(Stored data)
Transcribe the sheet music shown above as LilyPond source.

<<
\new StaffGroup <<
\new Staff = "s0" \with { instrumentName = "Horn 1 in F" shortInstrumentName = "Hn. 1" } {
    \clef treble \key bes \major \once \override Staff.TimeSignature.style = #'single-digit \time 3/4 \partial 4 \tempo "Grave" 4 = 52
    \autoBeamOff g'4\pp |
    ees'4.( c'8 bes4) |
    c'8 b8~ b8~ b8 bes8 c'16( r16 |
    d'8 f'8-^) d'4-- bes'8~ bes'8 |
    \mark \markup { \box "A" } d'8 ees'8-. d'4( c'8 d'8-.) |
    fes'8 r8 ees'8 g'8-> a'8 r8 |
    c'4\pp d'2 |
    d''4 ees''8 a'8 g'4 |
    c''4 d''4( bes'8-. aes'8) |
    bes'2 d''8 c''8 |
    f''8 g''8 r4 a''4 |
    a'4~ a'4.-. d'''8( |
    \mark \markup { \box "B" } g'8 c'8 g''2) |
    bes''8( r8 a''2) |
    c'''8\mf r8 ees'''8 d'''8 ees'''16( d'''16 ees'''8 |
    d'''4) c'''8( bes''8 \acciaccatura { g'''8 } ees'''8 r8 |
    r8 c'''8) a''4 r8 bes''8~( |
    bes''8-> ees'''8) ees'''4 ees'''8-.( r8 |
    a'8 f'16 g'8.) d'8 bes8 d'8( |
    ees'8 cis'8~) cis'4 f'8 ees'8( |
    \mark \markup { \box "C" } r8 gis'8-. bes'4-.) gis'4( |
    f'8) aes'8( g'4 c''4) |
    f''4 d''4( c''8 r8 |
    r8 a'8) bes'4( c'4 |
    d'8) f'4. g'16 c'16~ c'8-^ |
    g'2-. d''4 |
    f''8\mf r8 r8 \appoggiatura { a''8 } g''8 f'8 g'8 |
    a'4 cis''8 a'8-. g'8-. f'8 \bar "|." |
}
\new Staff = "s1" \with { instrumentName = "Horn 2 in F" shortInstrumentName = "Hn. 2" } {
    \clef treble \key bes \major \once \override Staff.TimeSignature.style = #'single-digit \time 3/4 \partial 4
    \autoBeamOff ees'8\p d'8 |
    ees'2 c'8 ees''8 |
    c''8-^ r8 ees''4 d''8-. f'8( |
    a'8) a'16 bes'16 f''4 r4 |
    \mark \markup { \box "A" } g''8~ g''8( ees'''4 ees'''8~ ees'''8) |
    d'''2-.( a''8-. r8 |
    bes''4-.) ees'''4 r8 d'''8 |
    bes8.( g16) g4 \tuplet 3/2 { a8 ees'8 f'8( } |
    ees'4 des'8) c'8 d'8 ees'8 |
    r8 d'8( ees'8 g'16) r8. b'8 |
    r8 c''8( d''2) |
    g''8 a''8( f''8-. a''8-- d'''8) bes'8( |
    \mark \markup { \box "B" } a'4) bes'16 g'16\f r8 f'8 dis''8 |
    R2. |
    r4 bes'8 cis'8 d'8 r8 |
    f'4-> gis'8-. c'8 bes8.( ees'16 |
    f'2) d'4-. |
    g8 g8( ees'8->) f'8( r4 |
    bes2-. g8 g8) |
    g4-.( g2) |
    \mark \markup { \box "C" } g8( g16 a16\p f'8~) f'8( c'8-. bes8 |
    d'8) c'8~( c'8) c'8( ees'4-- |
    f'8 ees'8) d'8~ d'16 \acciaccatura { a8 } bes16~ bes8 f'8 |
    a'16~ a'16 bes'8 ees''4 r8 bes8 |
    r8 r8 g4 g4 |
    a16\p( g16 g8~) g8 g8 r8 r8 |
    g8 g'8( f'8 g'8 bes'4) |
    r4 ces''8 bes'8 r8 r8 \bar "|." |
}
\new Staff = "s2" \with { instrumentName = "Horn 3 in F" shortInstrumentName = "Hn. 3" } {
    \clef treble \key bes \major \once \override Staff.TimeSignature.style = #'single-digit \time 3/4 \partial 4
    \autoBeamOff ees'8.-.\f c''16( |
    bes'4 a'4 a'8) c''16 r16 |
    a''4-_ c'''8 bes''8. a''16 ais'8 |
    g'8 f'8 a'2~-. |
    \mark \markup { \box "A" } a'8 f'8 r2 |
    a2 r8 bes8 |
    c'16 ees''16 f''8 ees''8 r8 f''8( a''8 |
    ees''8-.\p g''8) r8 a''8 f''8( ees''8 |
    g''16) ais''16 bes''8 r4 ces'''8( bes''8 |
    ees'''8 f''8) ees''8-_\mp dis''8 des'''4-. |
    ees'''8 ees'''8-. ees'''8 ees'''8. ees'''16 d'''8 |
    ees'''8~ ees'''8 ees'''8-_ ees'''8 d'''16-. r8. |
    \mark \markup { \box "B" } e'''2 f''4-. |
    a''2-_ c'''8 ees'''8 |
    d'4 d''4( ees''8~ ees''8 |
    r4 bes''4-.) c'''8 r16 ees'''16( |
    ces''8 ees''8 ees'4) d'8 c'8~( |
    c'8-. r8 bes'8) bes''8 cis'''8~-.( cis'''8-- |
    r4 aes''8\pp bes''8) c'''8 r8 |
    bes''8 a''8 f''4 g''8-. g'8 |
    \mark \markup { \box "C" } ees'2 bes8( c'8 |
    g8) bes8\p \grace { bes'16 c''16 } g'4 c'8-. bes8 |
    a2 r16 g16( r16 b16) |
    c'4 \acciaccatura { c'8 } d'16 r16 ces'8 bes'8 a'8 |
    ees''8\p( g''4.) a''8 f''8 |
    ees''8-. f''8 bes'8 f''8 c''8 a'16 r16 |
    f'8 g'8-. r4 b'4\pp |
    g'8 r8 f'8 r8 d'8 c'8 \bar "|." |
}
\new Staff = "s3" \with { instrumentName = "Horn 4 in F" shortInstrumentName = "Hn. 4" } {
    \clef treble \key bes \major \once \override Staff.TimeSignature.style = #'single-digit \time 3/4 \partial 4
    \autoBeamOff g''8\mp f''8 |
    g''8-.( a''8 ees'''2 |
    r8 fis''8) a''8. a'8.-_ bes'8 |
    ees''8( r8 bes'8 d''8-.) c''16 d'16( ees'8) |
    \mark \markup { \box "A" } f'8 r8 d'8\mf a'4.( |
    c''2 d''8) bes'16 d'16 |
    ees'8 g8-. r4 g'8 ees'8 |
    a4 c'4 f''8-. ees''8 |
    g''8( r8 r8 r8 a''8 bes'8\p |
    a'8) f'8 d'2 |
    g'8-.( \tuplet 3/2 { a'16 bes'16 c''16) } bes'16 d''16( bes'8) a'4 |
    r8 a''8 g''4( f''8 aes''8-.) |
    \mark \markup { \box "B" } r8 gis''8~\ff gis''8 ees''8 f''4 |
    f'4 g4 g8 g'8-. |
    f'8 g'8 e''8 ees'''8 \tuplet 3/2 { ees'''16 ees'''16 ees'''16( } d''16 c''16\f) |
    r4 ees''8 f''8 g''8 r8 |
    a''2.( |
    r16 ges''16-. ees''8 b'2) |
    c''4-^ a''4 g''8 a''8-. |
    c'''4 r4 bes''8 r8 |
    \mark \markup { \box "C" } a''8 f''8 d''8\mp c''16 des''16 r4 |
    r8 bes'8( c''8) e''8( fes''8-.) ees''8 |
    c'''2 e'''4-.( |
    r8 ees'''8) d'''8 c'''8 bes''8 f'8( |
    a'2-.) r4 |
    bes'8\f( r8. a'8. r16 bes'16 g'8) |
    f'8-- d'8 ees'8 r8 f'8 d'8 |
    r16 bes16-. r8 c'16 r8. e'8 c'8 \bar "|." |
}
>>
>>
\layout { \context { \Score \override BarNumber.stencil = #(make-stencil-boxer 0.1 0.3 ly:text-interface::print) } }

■ Task directions: List every line above that contains the string "tuplet", with case counting.

■ Result of this task:
    bes8.( g16) g4 \tuplet 3/2 { a8 ees'8 f'8( } |
    g'8-.( \tuplet 3/2 { a'16 bes'16 c''16) } bes'16 d''16( bes'8) a'4 |
    f'8 g'8 e''8 ees'''8 \tuplet 3/2 { ees'''16 ees'''16 ees'''16( } d''16 c''16\f) |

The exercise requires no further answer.